PROBLEM TO SOLVE:
In the copy, include every entry exactly but none of the pictures.

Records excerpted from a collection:
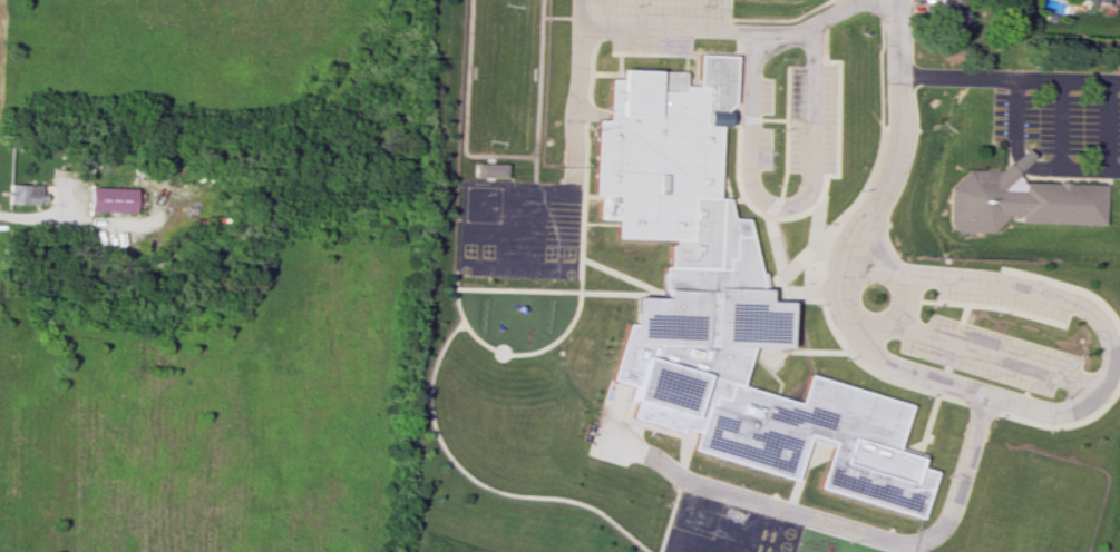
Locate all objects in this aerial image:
building: (1114, 0)
building: (1099, 2)
parking lot: (652, 10)
building: (949, 13)
road: (815, 22)
road: (653, 32)
road: (782, 33)
parking lot: (649, 45)
road: (897, 52)
road: (673, 54)
road: (617, 61)
road: (684, 70)
road: (589, 71)
road: (603, 72)
road: (1008, 77)
parking lot: (763, 95)
road: (576, 104)
parking lot: (811, 118)
road: (771, 119)
parking lot: (1058, 121)
road: (1058, 122)
road: (1105, 124)
road: (785, 133)
parking lot: (762, 148)
road: (1028, 165)
building: (489, 170)
road: (721, 171)
road: (867, 176)
building: (23, 193)
building: (114, 199)
road: (736, 199)
building: (1018, 200)
road: (767, 201)
road: (804, 212)
road: (814, 222)
road: (774, 244)
road: (810, 266)
road: (621, 275)
road: (1068, 287)
road: (558, 290)
road: (894, 301)
parking lot: (1001, 302)
building: (720, 304)
road: (989, 306)
road: (961, 312)
road: (576, 314)
road: (972, 349)
road: (796, 350)
parking lot: (989, 354)
road: (855, 360)
road: (944, 367)
road: (1021, 407)
road: (929, 419)
road: (1060, 424)
road: (686, 447)
road: (805, 471)
road: (479, 483)
road: (742, 496)
road: (957, 496)
park: (1040, 505)
road: (670, 519)

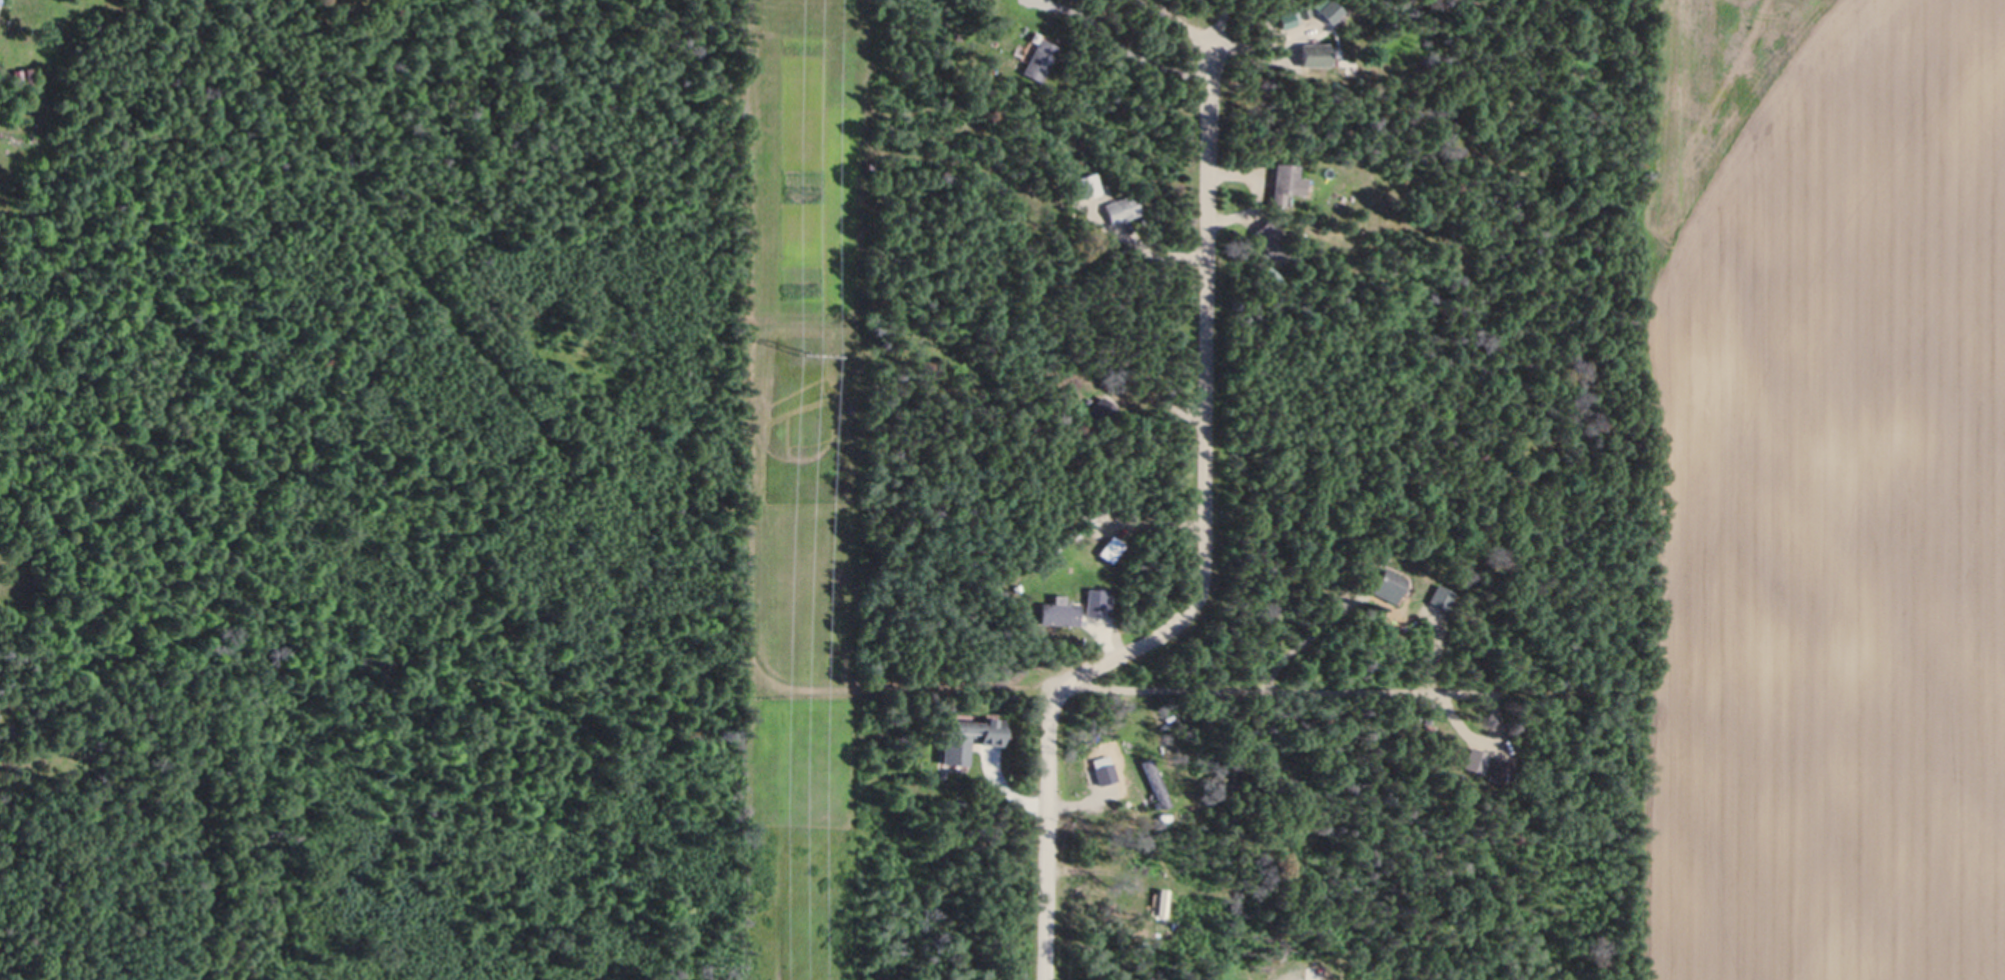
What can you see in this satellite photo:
road: (1220, 44)
building: (1314, 54)
building: (1039, 60)
building: (1286, 183)
building: (1122, 208)
building: (1274, 240)
power tower: (806, 352)
building: (1106, 412)
crop: (1829, 494)
road: (1205, 552)
building: (1390, 584)
building: (1441, 597)
building: (1095, 603)
building: (1059, 614)
road: (1248, 689)
building: (968, 736)
building: (1502, 771)

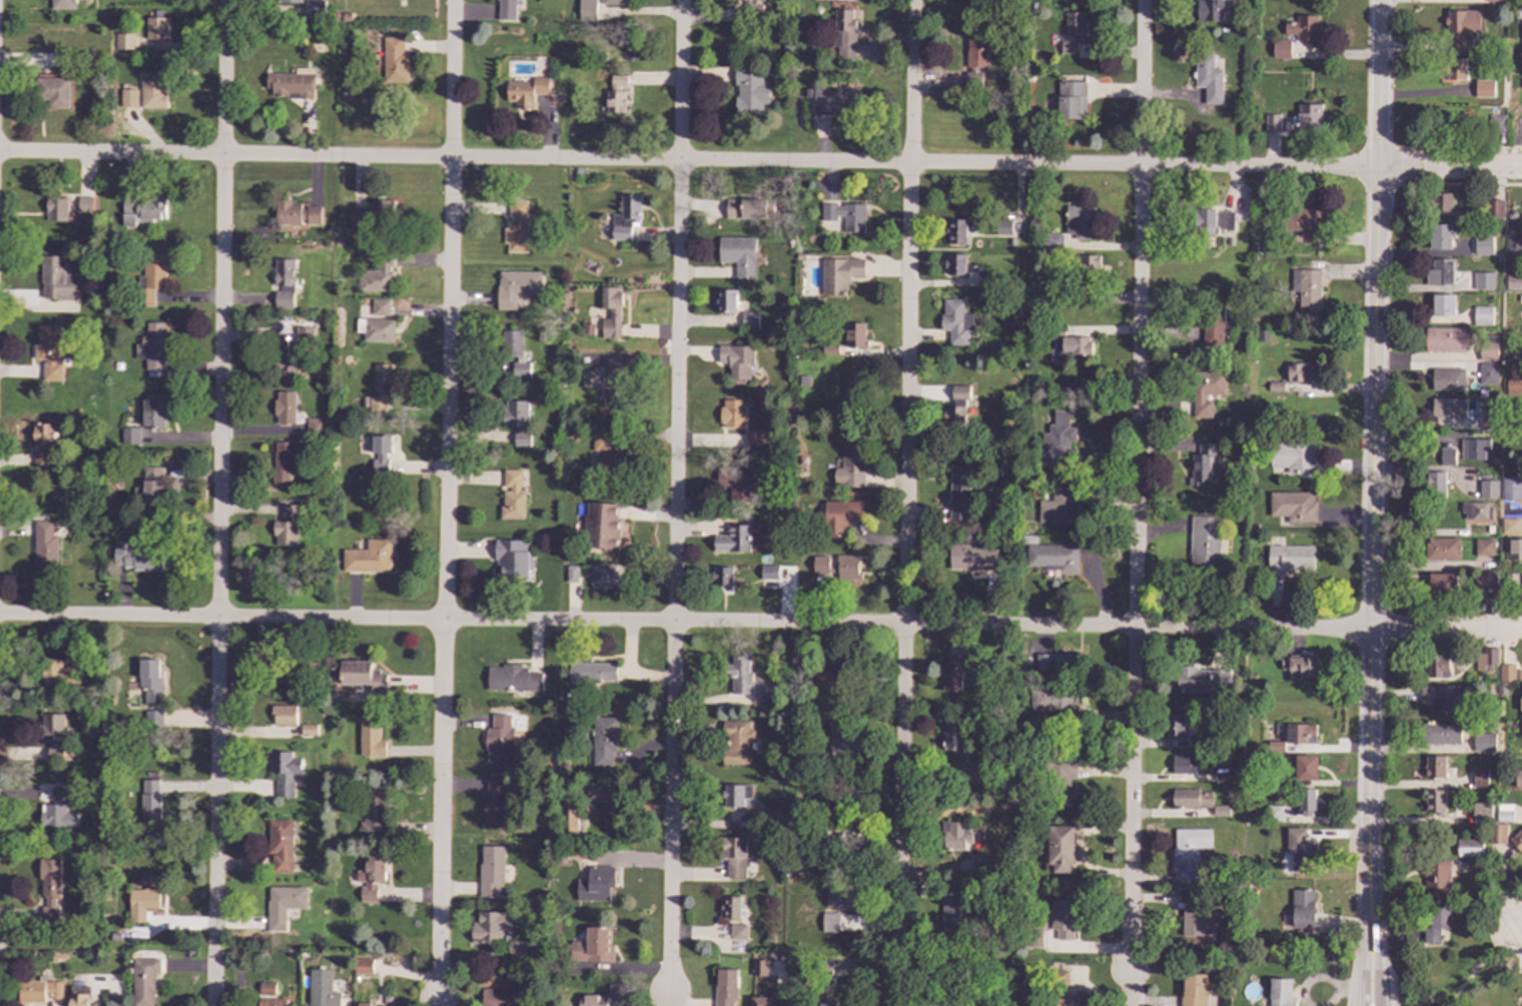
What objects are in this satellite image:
building: (1495, 0)
building: (289, 2)
building: (612, 3)
building: (63, 5)
building: (313, 8)
building: (586, 10)
building: (506, 11)
building: (1075, 26)
building: (1462, 27)
building: (1303, 28)
building: (844, 33)
building: (146, 37)
building: (1068, 47)
building: (1280, 49)
building: (976, 52)
building: (1489, 53)
building: (394, 61)
building: (1455, 69)
building: (1208, 79)
road: (1377, 83)
building: (291, 84)
building: (1521, 84)
building: (1483, 88)
building: (153, 90)
building: (528, 91)
building: (54, 92)
building: (750, 92)
building: (617, 95)
building: (128, 98)
building: (835, 100)
building: (1071, 100)
building: (1304, 118)
building: (1271, 122)
building: (1496, 123)
building: (1451, 125)
road: (688, 161)
road: (1449, 167)
building: (85, 204)
building: (1440, 204)
building: (749, 208)
building: (57, 209)
building: (1494, 210)
building: (144, 211)
building: (373, 212)
building: (296, 214)
building: (845, 214)
building: (1511, 216)
building: (625, 217)
building: (1212, 221)
building: (1080, 222)
building: (1301, 223)
building: (516, 227)
building: (1004, 227)
building: (957, 231)
building: (1508, 233)
building: (1440, 237)
building: (1052, 242)
building: (1484, 246)
building: (1514, 246)
building: (738, 255)
building: (955, 264)
building: (1089, 264)
building: (1441, 273)
building: (840, 274)
building: (152, 276)
building: (377, 276)
building: (1484, 281)
building: (1514, 282)
building: (284, 283)
building: (57, 286)
building: (516, 287)
building: (1306, 290)
building: (727, 301)
building: (1443, 305)
building: (380, 307)
building: (611, 313)
building: (1483, 316)
building: (749, 320)
building: (956, 321)
building: (1213, 326)
building: (375, 329)
building: (305, 333)
building: (855, 335)
building: (1446, 340)
building: (152, 345)
building: (1076, 346)
building: (1489, 348)
building: (48, 350)
building: (514, 351)
building: (287, 358)
building: (737, 360)
building: (163, 372)
building: (1302, 372)
building: (1488, 374)
building: (1448, 379)
building: (854, 382)
building: (606, 384)
building: (1274, 386)
building: (1514, 386)
building: (381, 389)
building: (1206, 391)
building: (1482, 394)
building: (1495, 394)
building: (956, 405)
building: (285, 407)
building: (1520, 407)
building: (1449, 409)
building: (152, 413)
building: (732, 413)
building: (1490, 419)
building: (517, 420)
building: (316, 425)
building: (1496, 435)
building: (130, 436)
building: (754, 437)
building: (1058, 440)
building: (42, 443)
building: (1473, 449)
building: (380, 454)
building: (1293, 455)
building: (1447, 457)
building: (605, 458)
building: (1507, 459)
building: (1494, 461)
building: (283, 463)
building: (1201, 464)
building: (850, 466)
road: (1371, 473)
building: (1484, 477)
building: (153, 485)
building: (736, 485)
building: (1436, 485)
road: (1136, 486)
building: (1511, 488)
building: (1488, 490)
building: (959, 492)
building: (512, 495)
road: (674, 495)
road: (446, 501)
road: (218, 503)
road: (905, 503)
building: (1489, 503)
building: (1059, 506)
building: (1293, 506)
building: (1476, 511)
building: (839, 517)
building: (603, 525)
building: (1511, 526)
building: (287, 527)
building: (734, 539)
building: (1205, 543)
building: (45, 546)
building: (1484, 548)
building: (1441, 549)
building: (1514, 550)
building: (973, 556)
building: (368, 557)
building: (1053, 557)
building: (137, 558)
building: (1288, 558)
building: (513, 559)
building: (837, 567)
building: (768, 572)
building: (572, 574)
building: (606, 575)
building: (722, 576)
building: (1507, 576)
building: (1485, 581)
building: (1442, 583)
road: (684, 622)
road: (1445, 630)
building: (1486, 658)
building: (1055, 663)
building: (1438, 666)
building: (1298, 667)
building: (284, 672)
building: (593, 672)
building: (1507, 674)
building: (57, 675)
building: (740, 675)
building: (952, 675)
building: (1519, 675)
building: (513, 678)
building: (150, 680)
building: (1502, 689)
building: (769, 693)
building: (1444, 697)
building: (1051, 701)
building: (284, 715)
building: (1521, 716)
building: (1173, 726)
building: (308, 730)
building: (1300, 733)
building: (1442, 733)
building: (54, 734)
building: (953, 737)
building: (371, 739)
building: (845, 739)
building: (604, 740)
building: (499, 742)
building: (736, 742)
building: (1485, 742)
building: (1274, 747)
building: (1504, 756)
building: (1182, 764)
building: (1435, 767)
building: (1305, 768)
building: (284, 772)
building: (972, 774)
building: (1480, 777)
building: (1518, 778)
building: (599, 792)
building: (736, 794)
building: (58, 797)
building: (1191, 798)
building: (150, 800)
building: (1435, 801)
building: (1306, 802)
building: (495, 803)
building: (374, 810)
building: (1219, 810)
building: (1272, 813)
building: (1482, 813)
building: (1505, 814)
building: (57, 816)
building: (570, 822)
building: (1497, 834)
building: (959, 836)
building: (1517, 840)
building: (281, 845)
building: (1060, 848)
building: (1469, 848)
building: (1188, 849)
building: (1299, 850)
building: (733, 856)
building: (1468, 862)
building: (1483, 869)
building: (492, 871)
building: (1437, 875)
building: (370, 877)
building: (596, 884)
building: (50, 891)
road: (1374, 892)
road: (1363, 893)
building: (842, 895)
building: (142, 903)
building: (283, 904)
building: (731, 907)
building: (1302, 909)
building: (952, 913)
building: (1193, 914)
building: (1061, 918)
building: (830, 922)
building: (1437, 923)
road: (1517, 926)
building: (489, 927)
building: (738, 931)
road: (1517, 934)
building: (593, 946)
building: (516, 949)
building: (363, 966)
road: (1480, 967)
building: (759, 968)
building: (144, 980)
building: (725, 987)
road: (1139, 988)
building: (322, 989)
building: (1193, 989)
building: (38, 990)
building: (615, 992)
building: (1280, 992)
building: (79, 995)
building: (269, 995)
building: (502, 997)
road: (668, 999)
building: (595, 1000)
building: (766, 1001)
building: (1058, 1001)
building: (364, 1004)
building: (828, 1004)
building: (966, 1004)
road: (438, 1005)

FINISHED TASK:
Locate all objects in this aerial image:
building: (1114, 0)
building: (1099, 2)
parking lot: (652, 10)
building: (949, 13)
road: (815, 22)
road: (653, 32)
road: (782, 33)
parking lot: (649, 45)
road: (897, 52)
road: (673, 54)
road: (617, 61)
road: (684, 70)
road: (589, 71)
road: (603, 72)
road: (1008, 77)
parking lot: (763, 95)
road: (576, 104)
parking lot: (811, 118)
road: (771, 119)
parking lot: (1058, 121)
road: (1058, 122)
road: (1105, 124)
road: (785, 133)
parking lot: (762, 148)
road: (1028, 165)
building: (489, 170)
road: (721, 171)
road: (867, 176)
building: (23, 193)
building: (114, 199)
road: (736, 199)
building: (1018, 200)
road: (767, 201)
road: (804, 212)
road: (814, 222)
road: (774, 244)
road: (810, 266)
road: (621, 275)
road: (1068, 287)
road: (558, 290)
road: (894, 301)
parking lot: (1001, 302)
building: (720, 304)
road: (989, 306)
road: (961, 312)
road: (576, 314)
road: (972, 349)
road: (796, 350)
parking lot: (989, 354)
road: (855, 360)
road: (944, 367)
road: (1021, 407)
road: (929, 419)
road: (1060, 424)
road: (686, 447)
road: (805, 471)
road: (479, 483)
road: (742, 496)
road: (957, 496)
park: (1040, 505)
road: (670, 519)

What can you see in this satellite photo:
road: (1220, 44)
building: (1314, 54)
building: (1039, 60)
building: (1286, 183)
building: (1122, 208)
building: (1274, 240)
power tower: (806, 352)
building: (1106, 412)
crop: (1829, 494)
road: (1205, 552)
building: (1390, 584)
building: (1441, 597)
building: (1095, 603)
building: (1059, 614)
road: (1248, 689)
building: (968, 736)
building: (1502, 771)

What objects are in this satellite image:
building: (1495, 0)
building: (289, 2)
building: (612, 3)
building: (63, 5)
building: (313, 8)
building: (586, 10)
building: (506, 11)
building: (1075, 26)
building: (1462, 27)
building: (1303, 28)
building: (844, 33)
building: (146, 37)
building: (1068, 47)
building: (1280, 49)
building: (976, 52)
building: (1489, 53)
building: (394, 61)
building: (1455, 69)
building: (1208, 79)
road: (1377, 83)
building: (291, 84)
building: (1521, 84)
building: (1483, 88)
building: (153, 90)
building: (528, 91)
building: (54, 92)
building: (750, 92)
building: (617, 95)
building: (128, 98)
building: (835, 100)
building: (1071, 100)
building: (1304, 118)
building: (1271, 122)
building: (1496, 123)
building: (1451, 125)
road: (688, 161)
road: (1449, 167)
building: (85, 204)
building: (1440, 204)
building: (749, 208)
building: (57, 209)
building: (1494, 210)
building: (144, 211)
building: (373, 212)
building: (296, 214)
building: (845, 214)
building: (1511, 216)
building: (625, 217)
building: (1212, 221)
building: (1080, 222)
building: (1301, 223)
building: (516, 227)
building: (1004, 227)
building: (957, 231)
building: (1508, 233)
building: (1440, 237)
building: (1052, 242)
building: (1484, 246)
building: (1514, 246)
building: (738, 255)
building: (955, 264)
building: (1089, 264)
building: (1441, 273)
building: (840, 274)
building: (152, 276)
building: (377, 276)
building: (1484, 281)
building: (1514, 282)
building: (284, 283)
building: (57, 286)
building: (516, 287)
building: (1306, 290)
building: (727, 301)
building: (1443, 305)
building: (380, 307)
building: (611, 313)
building: (1483, 316)
building: (749, 320)
building: (956, 321)
building: (1213, 326)
building: (375, 329)
building: (305, 333)
building: (855, 335)
building: (1446, 340)
building: (152, 345)
building: (1076, 346)
building: (1489, 348)
building: (48, 350)
building: (514, 351)
building: (287, 358)
building: (737, 360)
building: (163, 372)
building: (1302, 372)
building: (1488, 374)
building: (1448, 379)
building: (854, 382)
building: (606, 384)
building: (1274, 386)
building: (1514, 386)
building: (381, 389)
building: (1206, 391)
building: (1482, 394)
building: (1495, 394)
building: (956, 405)
building: (285, 407)
building: (1520, 407)
building: (1449, 409)
building: (152, 413)
building: (732, 413)
building: (1490, 419)
building: (517, 420)
building: (316, 425)
building: (1496, 435)
building: (130, 436)
building: (754, 437)
building: (1058, 440)
building: (42, 443)
building: (1473, 449)
building: (380, 454)
building: (1293, 455)
building: (1447, 457)
building: (605, 458)
building: (1507, 459)
building: (1494, 461)
building: (283, 463)
building: (1201, 464)
building: (850, 466)
road: (1371, 473)
building: (1484, 477)
building: (153, 485)
building: (736, 485)
building: (1436, 485)
road: (1136, 486)
building: (1511, 488)
building: (1488, 490)
building: (959, 492)
building: (512, 495)
road: (674, 495)
road: (446, 501)
road: (218, 503)
road: (905, 503)
building: (1489, 503)
building: (1059, 506)
building: (1293, 506)
building: (1476, 511)
building: (839, 517)
building: (603, 525)
building: (1511, 526)
building: (287, 527)
building: (734, 539)
building: (1205, 543)
building: (45, 546)
building: (1484, 548)
building: (1441, 549)
building: (1514, 550)
building: (973, 556)
building: (368, 557)
building: (1053, 557)
building: (137, 558)
building: (1288, 558)
building: (513, 559)
building: (837, 567)
building: (768, 572)
building: (572, 574)
building: (606, 575)
building: (722, 576)
building: (1507, 576)
building: (1485, 581)
building: (1442, 583)
road: (684, 622)
road: (1445, 630)
building: (1486, 658)
building: (1055, 663)
building: (1438, 666)
building: (1298, 667)
building: (284, 672)
building: (593, 672)
building: (1507, 674)
building: (57, 675)
building: (740, 675)
building: (952, 675)
building: (1519, 675)
building: (513, 678)
building: (150, 680)
building: (1502, 689)
building: (769, 693)
building: (1444, 697)
building: (1051, 701)
building: (284, 715)
building: (1521, 716)
building: (1173, 726)
building: (308, 730)
building: (1300, 733)
building: (1442, 733)
building: (54, 734)
building: (953, 737)
building: (371, 739)
building: (845, 739)
building: (604, 740)
building: (499, 742)
building: (736, 742)
building: (1485, 742)
building: (1274, 747)
building: (1504, 756)
building: (1182, 764)
building: (1435, 767)
building: (1305, 768)
building: (284, 772)
building: (972, 774)
building: (1480, 777)
building: (1518, 778)
building: (599, 792)
building: (736, 794)
building: (58, 797)
building: (1191, 798)
building: (150, 800)
building: (1435, 801)
building: (1306, 802)
building: (495, 803)
building: (374, 810)
building: (1219, 810)
building: (1272, 813)
building: (1482, 813)
building: (1505, 814)
building: (57, 816)
building: (570, 822)
building: (1497, 834)
building: (959, 836)
building: (1517, 840)
building: (281, 845)
building: (1060, 848)
building: (1469, 848)
building: (1188, 849)
building: (1299, 850)
building: (733, 856)
building: (1468, 862)
building: (1483, 869)
building: (492, 871)
building: (1437, 875)
building: (370, 877)
building: (596, 884)
building: (50, 891)
road: (1374, 892)
road: (1363, 893)
building: (842, 895)
building: (142, 903)
building: (283, 904)
building: (731, 907)
building: (1302, 909)
building: (952, 913)
building: (1193, 914)
building: (1061, 918)
building: (830, 922)
building: (1437, 923)
road: (1517, 926)
building: (489, 927)
building: (738, 931)
road: (1517, 934)
building: (593, 946)
building: (516, 949)
building: (363, 966)
road: (1480, 967)
building: (759, 968)
building: (144, 980)
building: (725, 987)
road: (1139, 988)
building: (322, 989)
building: (1193, 989)
building: (38, 990)
building: (615, 992)
building: (1280, 992)
building: (79, 995)
building: (269, 995)
building: (502, 997)
road: (668, 999)
building: (595, 1000)
building: (766, 1001)
building: (1058, 1001)
building: (364, 1004)
building: (828, 1004)
building: (966, 1004)
road: (438, 1005)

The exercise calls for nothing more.